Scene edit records
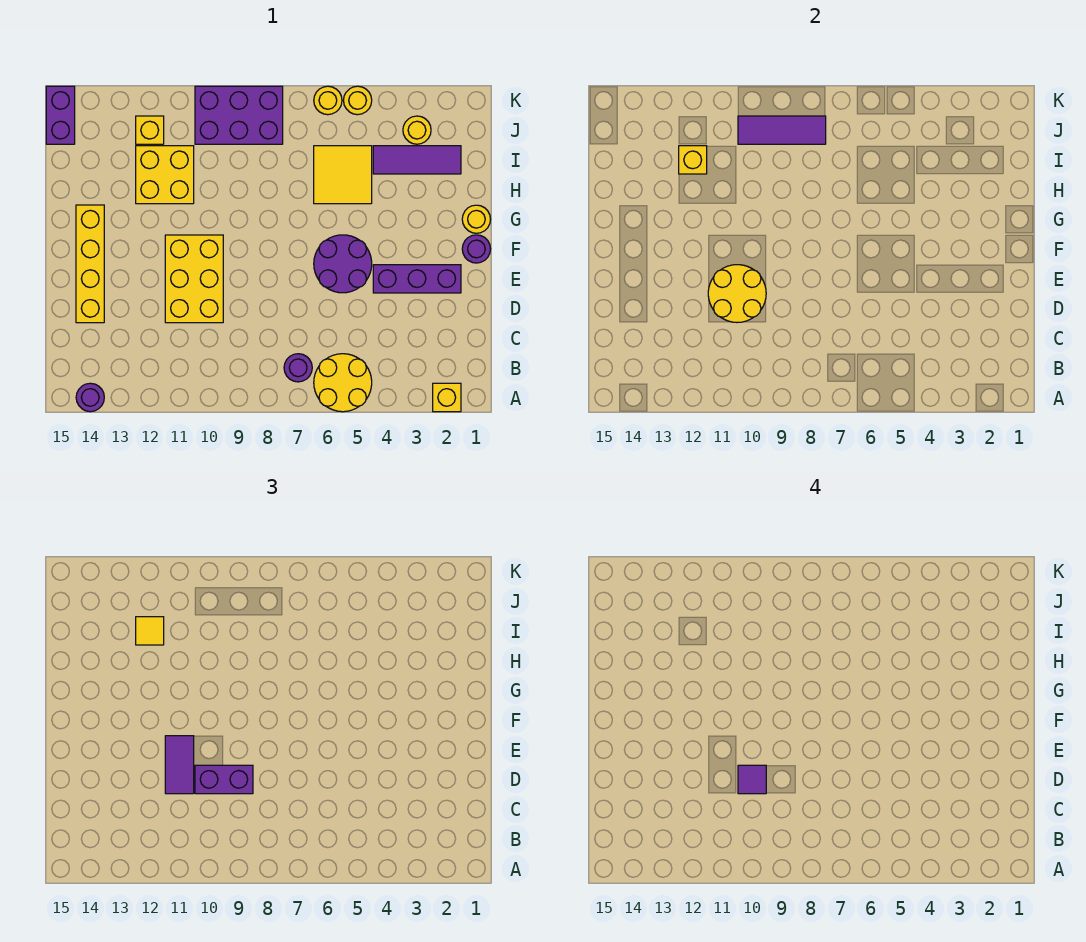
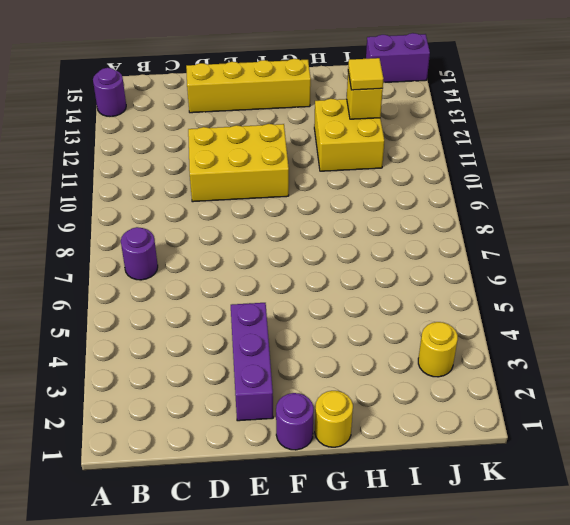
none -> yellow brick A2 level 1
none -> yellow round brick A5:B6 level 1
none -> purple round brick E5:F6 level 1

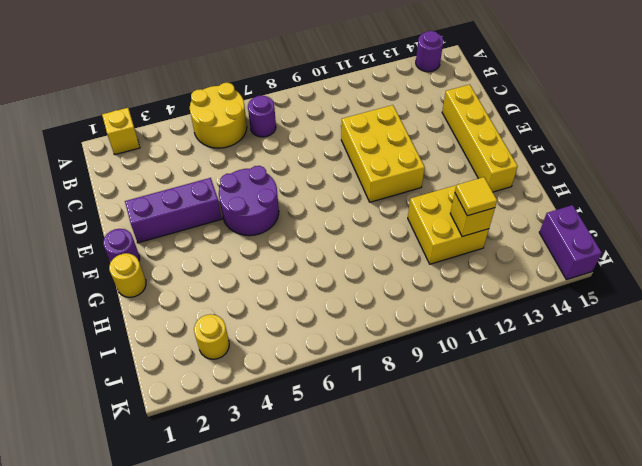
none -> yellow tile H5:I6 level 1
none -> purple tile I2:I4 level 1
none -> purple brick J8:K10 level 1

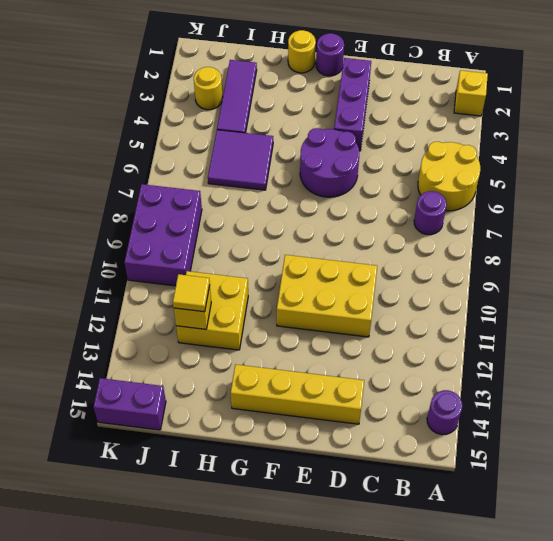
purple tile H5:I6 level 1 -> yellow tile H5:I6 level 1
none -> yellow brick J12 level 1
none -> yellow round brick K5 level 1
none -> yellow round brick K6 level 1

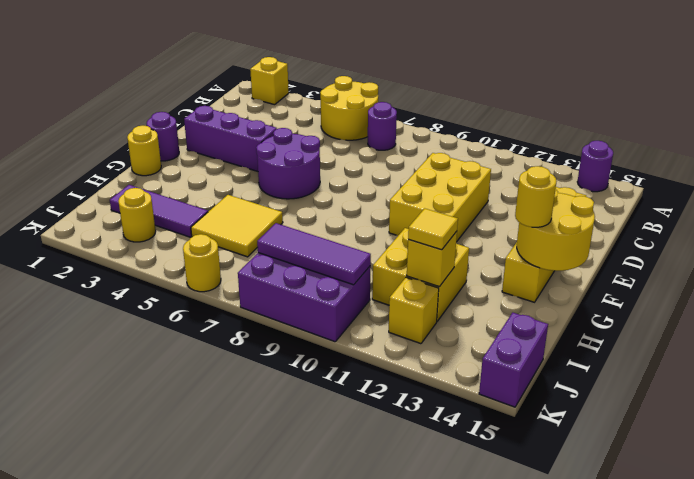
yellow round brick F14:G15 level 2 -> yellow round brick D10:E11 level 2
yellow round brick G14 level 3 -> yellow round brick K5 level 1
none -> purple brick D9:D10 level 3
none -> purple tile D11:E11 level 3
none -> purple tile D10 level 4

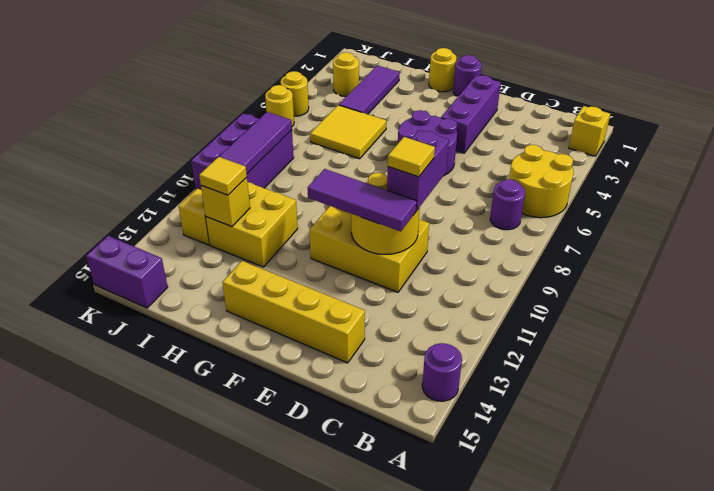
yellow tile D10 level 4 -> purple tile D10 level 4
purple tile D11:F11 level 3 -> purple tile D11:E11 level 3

## YOUR INSTRUCTIONS
The lines to copy exactly start with the line above that has "none -> yellow round brick A5:B6 level 1" and go on through the line that has "none -> yellow brick J12 level 1"; please include both, add nothing else, and omit the pictures.

## SOLUTION TO THIS TASK
none -> yellow round brick A5:B6 level 1
none -> purple round brick E5:F6 level 1

none -> yellow tile H5:I6 level 1
none -> purple tile I2:I4 level 1
none -> purple brick J8:K10 level 1

purple tile H5:I6 level 1 -> yellow tile H5:I6 level 1
none -> yellow brick J12 level 1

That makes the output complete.